_WHAT YOU WILL DO:_ Look at the entries below and reproduce them exactly.

____

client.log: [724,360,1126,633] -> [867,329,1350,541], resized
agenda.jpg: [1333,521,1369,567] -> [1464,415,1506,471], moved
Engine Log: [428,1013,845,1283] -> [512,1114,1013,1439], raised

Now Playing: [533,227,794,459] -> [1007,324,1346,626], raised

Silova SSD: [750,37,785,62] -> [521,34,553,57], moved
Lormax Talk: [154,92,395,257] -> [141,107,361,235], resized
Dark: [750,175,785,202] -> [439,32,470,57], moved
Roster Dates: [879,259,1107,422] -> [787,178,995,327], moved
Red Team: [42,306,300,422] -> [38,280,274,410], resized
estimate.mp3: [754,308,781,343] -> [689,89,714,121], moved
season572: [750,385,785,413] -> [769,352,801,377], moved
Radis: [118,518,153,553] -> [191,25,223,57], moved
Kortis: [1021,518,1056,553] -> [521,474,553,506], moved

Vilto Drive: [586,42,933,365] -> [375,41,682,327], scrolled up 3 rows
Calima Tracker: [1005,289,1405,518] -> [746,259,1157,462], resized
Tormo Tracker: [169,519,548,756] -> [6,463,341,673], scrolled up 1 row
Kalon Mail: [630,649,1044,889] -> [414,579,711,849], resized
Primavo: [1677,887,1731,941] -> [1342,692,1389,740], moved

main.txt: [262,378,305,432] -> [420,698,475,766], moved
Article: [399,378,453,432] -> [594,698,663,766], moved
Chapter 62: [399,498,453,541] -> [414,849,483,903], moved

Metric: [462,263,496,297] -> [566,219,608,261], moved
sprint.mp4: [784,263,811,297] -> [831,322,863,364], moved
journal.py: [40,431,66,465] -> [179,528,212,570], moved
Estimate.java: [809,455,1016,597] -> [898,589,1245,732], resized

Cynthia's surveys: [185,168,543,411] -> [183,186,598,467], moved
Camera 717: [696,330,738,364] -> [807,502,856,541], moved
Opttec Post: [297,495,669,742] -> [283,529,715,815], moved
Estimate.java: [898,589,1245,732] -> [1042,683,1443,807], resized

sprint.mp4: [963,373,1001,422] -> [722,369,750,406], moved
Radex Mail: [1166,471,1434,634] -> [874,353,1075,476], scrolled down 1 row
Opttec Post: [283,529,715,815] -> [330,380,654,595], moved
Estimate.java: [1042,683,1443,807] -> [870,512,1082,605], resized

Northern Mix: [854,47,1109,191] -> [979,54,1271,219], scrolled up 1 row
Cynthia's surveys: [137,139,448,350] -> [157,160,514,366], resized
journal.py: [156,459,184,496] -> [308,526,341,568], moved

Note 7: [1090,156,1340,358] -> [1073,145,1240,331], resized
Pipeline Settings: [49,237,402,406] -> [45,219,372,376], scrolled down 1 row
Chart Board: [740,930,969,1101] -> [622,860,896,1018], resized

____

_OUTPUT OF THE TASK:_
client.log: [724,360,1126,633] -> [867,329,1350,541], resized
agenda.jpg: [1333,521,1369,567] -> [1464,415,1506,471], moved
Engine Log: [428,1013,845,1283] -> [512,1114,1013,1439], raised

Now Playing: [533,227,794,459] -> [1007,324,1346,626], raised

Silova SSD: [750,37,785,62] -> [521,34,553,57], moved
Lormax Talk: [154,92,395,257] -> [141,107,361,235], resized
Dark: [750,175,785,202] -> [439,32,470,57], moved
Roster Dates: [879,259,1107,422] -> [787,178,995,327], moved
Red Team: [42,306,300,422] -> [38,280,274,410], resized
estimate.mp3: [754,308,781,343] -> [689,89,714,121], moved
season572: [750,385,785,413] -> [769,352,801,377], moved
Radis: [118,518,153,553] -> [191,25,223,57], moved
Kortis: [1021,518,1056,553] -> [521,474,553,506], moved

Vilto Drive: [586,42,933,365] -> [375,41,682,327], scrolled up 3 rows
Calima Tracker: [1005,289,1405,518] -> [746,259,1157,462], resized
Tormo Tracker: [169,519,548,756] -> [6,463,341,673], scrolled up 1 row
Kalon Mail: [630,649,1044,889] -> [414,579,711,849], resized
Primavo: [1677,887,1731,941] -> [1342,692,1389,740], moved

main.txt: [262,378,305,432] -> [420,698,475,766], moved
Article: [399,378,453,432] -> [594,698,663,766], moved
Chapter 62: [399,498,453,541] -> [414,849,483,903], moved

Metric: [462,263,496,297] -> [566,219,608,261], moved
sprint.mp4: [784,263,811,297] -> [831,322,863,364], moved
journal.py: [40,431,66,465] -> [179,528,212,570], moved
Estimate.java: [809,455,1016,597] -> [898,589,1245,732], resized

Cynthia's surveys: [185,168,543,411] -> [183,186,598,467], moved
Camera 717: [696,330,738,364] -> [807,502,856,541], moved
Opttec Post: [297,495,669,742] -> [283,529,715,815], moved
Estimate.java: [898,589,1245,732] -> [1042,683,1443,807], resized

sprint.mp4: [963,373,1001,422] -> [722,369,750,406], moved
Radex Mail: [1166,471,1434,634] -> [874,353,1075,476], scrolled down 1 row
Opttec Post: [283,529,715,815] -> [330,380,654,595], moved
Estimate.java: [1042,683,1443,807] -> [870,512,1082,605], resized

Northern Mix: [854,47,1109,191] -> [979,54,1271,219], scrolled up 1 row
Cynthia's surveys: [137,139,448,350] -> [157,160,514,366], resized
journal.py: [156,459,184,496] -> [308,526,341,568], moved

Note 7: [1090,156,1340,358] -> [1073,145,1240,331], resized
Pipeline Settings: [49,237,402,406] -> [45,219,372,376], scrolled down 1 row
Chart Board: [740,930,969,1101] -> [622,860,896,1018], resized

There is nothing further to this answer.